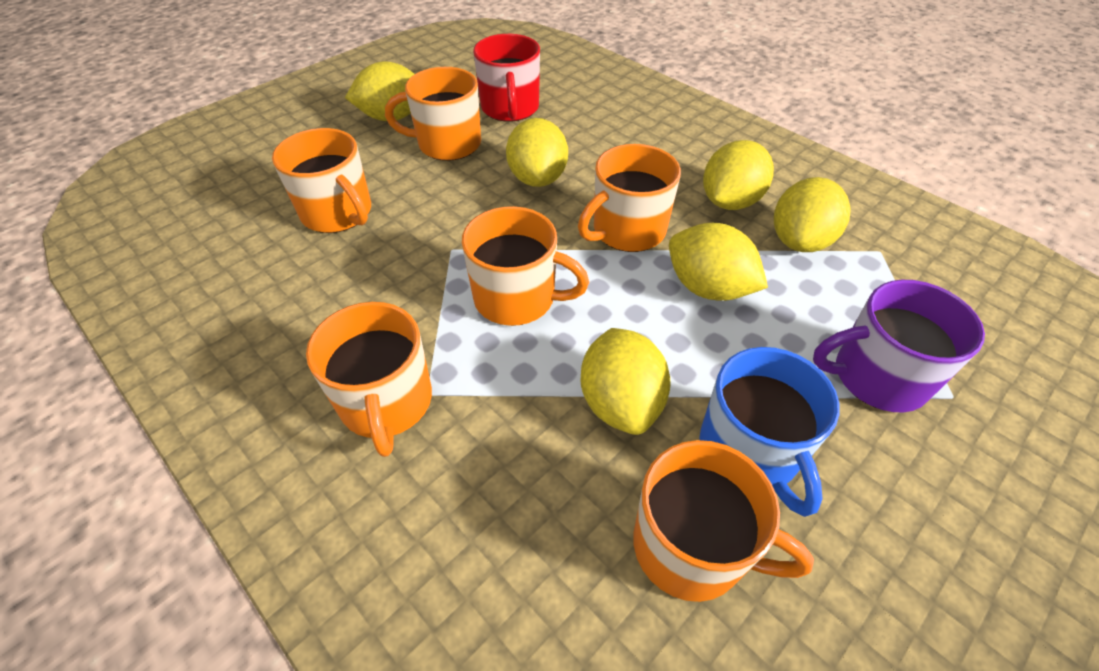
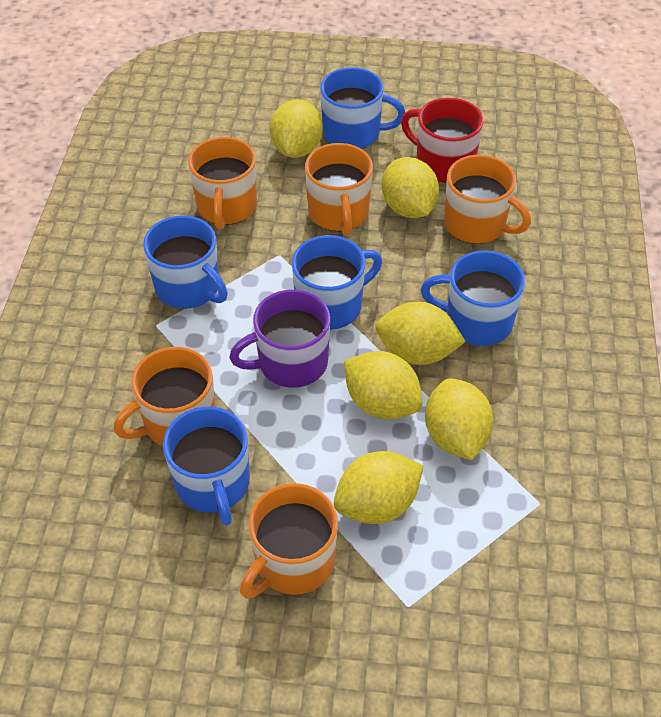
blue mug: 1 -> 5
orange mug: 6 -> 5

--

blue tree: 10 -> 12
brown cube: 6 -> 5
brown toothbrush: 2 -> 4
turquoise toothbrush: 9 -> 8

--

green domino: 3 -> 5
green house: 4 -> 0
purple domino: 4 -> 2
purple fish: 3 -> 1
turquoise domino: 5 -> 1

--

**Exercise goal**:
Find the string "domino" in the material above. Then copy each line that has it.

**Written answer**:
green domino: 3 -> 5
purple domino: 4 -> 2
turquoise domino: 5 -> 1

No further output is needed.